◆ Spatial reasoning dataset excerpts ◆
##########

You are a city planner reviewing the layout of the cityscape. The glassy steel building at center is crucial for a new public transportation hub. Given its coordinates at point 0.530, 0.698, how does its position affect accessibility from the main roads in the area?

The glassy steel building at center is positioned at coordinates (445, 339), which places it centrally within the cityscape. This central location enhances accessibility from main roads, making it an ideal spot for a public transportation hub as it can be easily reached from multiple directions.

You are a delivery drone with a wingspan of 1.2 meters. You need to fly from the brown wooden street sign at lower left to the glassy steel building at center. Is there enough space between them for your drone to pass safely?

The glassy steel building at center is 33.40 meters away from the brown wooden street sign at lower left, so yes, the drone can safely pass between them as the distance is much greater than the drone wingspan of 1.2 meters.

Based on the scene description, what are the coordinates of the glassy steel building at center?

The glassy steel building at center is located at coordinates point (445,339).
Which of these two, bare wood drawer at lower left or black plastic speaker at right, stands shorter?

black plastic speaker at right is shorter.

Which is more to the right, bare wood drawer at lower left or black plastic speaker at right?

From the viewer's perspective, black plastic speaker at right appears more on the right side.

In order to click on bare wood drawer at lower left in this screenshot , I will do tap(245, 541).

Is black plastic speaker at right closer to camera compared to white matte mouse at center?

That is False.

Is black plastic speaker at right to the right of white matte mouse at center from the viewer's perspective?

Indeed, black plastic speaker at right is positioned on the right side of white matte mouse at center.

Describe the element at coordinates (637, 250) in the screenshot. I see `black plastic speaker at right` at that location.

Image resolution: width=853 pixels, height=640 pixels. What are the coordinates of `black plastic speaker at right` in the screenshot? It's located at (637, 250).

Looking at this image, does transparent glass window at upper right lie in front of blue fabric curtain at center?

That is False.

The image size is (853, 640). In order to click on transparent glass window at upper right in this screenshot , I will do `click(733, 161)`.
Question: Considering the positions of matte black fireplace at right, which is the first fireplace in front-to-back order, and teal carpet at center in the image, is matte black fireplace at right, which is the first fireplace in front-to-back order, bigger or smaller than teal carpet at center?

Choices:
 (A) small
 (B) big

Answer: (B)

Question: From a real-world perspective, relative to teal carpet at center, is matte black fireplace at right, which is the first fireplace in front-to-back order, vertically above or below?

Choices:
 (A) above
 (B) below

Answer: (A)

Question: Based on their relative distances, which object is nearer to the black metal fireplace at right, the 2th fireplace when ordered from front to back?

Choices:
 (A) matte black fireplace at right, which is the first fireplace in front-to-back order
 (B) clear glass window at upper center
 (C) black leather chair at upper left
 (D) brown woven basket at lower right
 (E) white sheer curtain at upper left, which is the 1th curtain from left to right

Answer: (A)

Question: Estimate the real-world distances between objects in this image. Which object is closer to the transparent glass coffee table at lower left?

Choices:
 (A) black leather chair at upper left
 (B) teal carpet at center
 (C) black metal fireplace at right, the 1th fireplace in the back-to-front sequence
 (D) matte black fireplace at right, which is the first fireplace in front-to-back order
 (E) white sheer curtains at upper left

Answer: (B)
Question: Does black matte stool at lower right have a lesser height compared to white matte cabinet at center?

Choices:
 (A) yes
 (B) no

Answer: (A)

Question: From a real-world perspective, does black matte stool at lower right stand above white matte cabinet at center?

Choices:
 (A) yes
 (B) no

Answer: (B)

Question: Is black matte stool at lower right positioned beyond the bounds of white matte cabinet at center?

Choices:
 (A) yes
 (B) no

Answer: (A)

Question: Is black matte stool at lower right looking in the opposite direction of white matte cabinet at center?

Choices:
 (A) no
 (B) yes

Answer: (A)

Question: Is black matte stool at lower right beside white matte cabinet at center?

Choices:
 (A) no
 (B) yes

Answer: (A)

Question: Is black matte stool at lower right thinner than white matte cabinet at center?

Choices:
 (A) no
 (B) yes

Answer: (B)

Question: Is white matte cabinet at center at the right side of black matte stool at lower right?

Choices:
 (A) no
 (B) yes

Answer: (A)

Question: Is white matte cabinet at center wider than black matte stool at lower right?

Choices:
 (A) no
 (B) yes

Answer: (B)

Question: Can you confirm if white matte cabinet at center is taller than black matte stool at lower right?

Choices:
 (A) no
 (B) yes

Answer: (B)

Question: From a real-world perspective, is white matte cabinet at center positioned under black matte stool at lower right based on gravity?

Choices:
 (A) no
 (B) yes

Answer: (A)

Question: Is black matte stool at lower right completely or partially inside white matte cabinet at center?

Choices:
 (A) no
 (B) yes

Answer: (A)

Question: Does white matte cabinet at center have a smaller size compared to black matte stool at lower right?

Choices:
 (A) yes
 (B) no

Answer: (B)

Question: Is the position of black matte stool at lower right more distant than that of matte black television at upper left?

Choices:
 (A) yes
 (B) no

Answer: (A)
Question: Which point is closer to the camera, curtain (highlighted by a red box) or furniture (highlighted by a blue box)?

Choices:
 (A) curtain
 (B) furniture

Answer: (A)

##########

◆ Challenge ◆
Please reproduce every one of the rows above word for word.

◆ Answer to this task ◆
You are a city planner reviewing the layout of the cityscape. The glassy steel building at center is crucial for a new public transportation hub. Given its coordinates at point 0.530, 0.698, how does its position affect accessibility from the main roads in the area?

The glassy steel building at center is positioned at coordinates (445, 339), which places it centrally within the cityscape. This central location enhances accessibility from main roads, making it an ideal spot for a public transportation hub as it can be easily reached from multiple directions.

You are a delivery drone with a wingspan of 1.2 meters. You need to fly from the brown wooden street sign at lower left to the glassy steel building at center. Is there enough space between them for your drone to pass safely?

The glassy steel building at center is 33.40 meters away from the brown wooden street sign at lower left, so yes, the drone can safely pass between them as the distance is much greater than the drone wingspan of 1.2 meters.

Based on the scene description, what are the coordinates of the glassy steel building at center?

The glassy steel building at center is located at coordinates point (445,339).
Which of these two, bare wood drawer at lower left or black plastic speaker at right, stands shorter?

black plastic speaker at right is shorter.

Which is more to the right, bare wood drawer at lower left or black plastic speaker at right?

From the viewer's perspective, black plastic speaker at right appears more on the right side.

In order to click on bare wood drawer at lower left in this screenshot , I will do tap(245, 541).

Is black plastic speaker at right closer to camera compared to white matte mouse at center?

That is False.

Is black plastic speaker at right to the right of white matte mouse at center from the viewer's perspective?

Indeed, black plastic speaker at right is positioned on the right side of white matte mouse at center.

Describe the element at coordinates (637, 250) in the screenshot. I see `black plastic speaker at right` at that location.

Image resolution: width=853 pixels, height=640 pixels. What are the coordinates of `black plastic speaker at right` in the screenshot? It's located at (637, 250).

Looking at this image, does transparent glass window at upper right lie in front of blue fabric curtain at center?

That is False.

The image size is (853, 640). In order to click on transparent glass window at upper right in this screenshot , I will do `click(733, 161)`.
Question: Considering the positions of matte black fireplace at right, which is the first fireplace in front-to-back order, and teal carpet at center in the image, is matte black fireplace at right, which is the first fireplace in front-to-back order, bigger or smaller than teal carpet at center?

Choices:
 (A) small
 (B) big

Answer: (B)

Question: From a real-world perspective, relative to teal carpet at center, is matte black fireplace at right, which is the first fireplace in front-to-back order, vertically above or below?

Choices:
 (A) above
 (B) below

Answer: (A)

Question: Based on their relative distances, which object is nearer to the black metal fireplace at right, the 2th fireplace when ordered from front to back?

Choices:
 (A) matte black fireplace at right, which is the first fireplace in front-to-back order
 (B) clear glass window at upper center
 (C) black leather chair at upper left
 (D) brown woven basket at lower right
 (E) white sheer curtain at upper left, which is the 1th curtain from left to right

Answer: (A)

Question: Estimate the real-world distances between objects in this image. Which object is closer to the transparent glass coffee table at lower left?

Choices:
 (A) black leather chair at upper left
 (B) teal carpet at center
 (C) black metal fireplace at right, the 1th fireplace in the back-to-front sequence
 (D) matte black fireplace at right, which is the first fireplace in front-to-back order
 (E) white sheer curtains at upper left

Answer: (B)
Question: Does black matte stool at lower right have a lesser height compared to white matte cabinet at center?

Choices:
 (A) yes
 (B) no

Answer: (A)

Question: From a real-world perspective, does black matte stool at lower right stand above white matte cabinet at center?

Choices:
 (A) yes
 (B) no

Answer: (B)

Question: Is black matte stool at lower right positioned beyond the bounds of white matte cabinet at center?

Choices:
 (A) yes
 (B) no

Answer: (A)

Question: Is black matte stool at lower right looking in the opposite direction of white matte cabinet at center?

Choices:
 (A) no
 (B) yes

Answer: (A)

Question: Is black matte stool at lower right beside white matte cabinet at center?

Choices:
 (A) no
 (B) yes

Answer: (A)

Question: Is black matte stool at lower right thinner than white matte cabinet at center?

Choices:
 (A) no
 (B) yes

Answer: (B)

Question: Is white matte cabinet at center at the right side of black matte stool at lower right?

Choices:
 (A) no
 (B) yes

Answer: (A)

Question: Is white matte cabinet at center wider than black matte stool at lower right?

Choices:
 (A) no
 (B) yes

Answer: (B)

Question: Can you confirm if white matte cabinet at center is taller than black matte stool at lower right?

Choices:
 (A) no
 (B) yes

Answer: (B)

Question: From a real-world perspective, is white matte cabinet at center positioned under black matte stool at lower right based on gravity?

Choices:
 (A) no
 (B) yes

Answer: (A)

Question: Is black matte stool at lower right completely or partially inside white matte cabinet at center?

Choices:
 (A) no
 (B) yes

Answer: (A)

Question: Does white matte cabinet at center have a smaller size compared to black matte stool at lower right?

Choices:
 (A) yes
 (B) no

Answer: (B)

Question: Is the position of black matte stool at lower right more distant than that of matte black television at upper left?

Choices:
 (A) yes
 (B) no

Answer: (A)
Question: Which point is closer to the camera, curtain (highlighted by a red box) or furniture (highlighted by a blue box)?

Choices:
 (A) curtain
 (B) furniture

Answer: (A)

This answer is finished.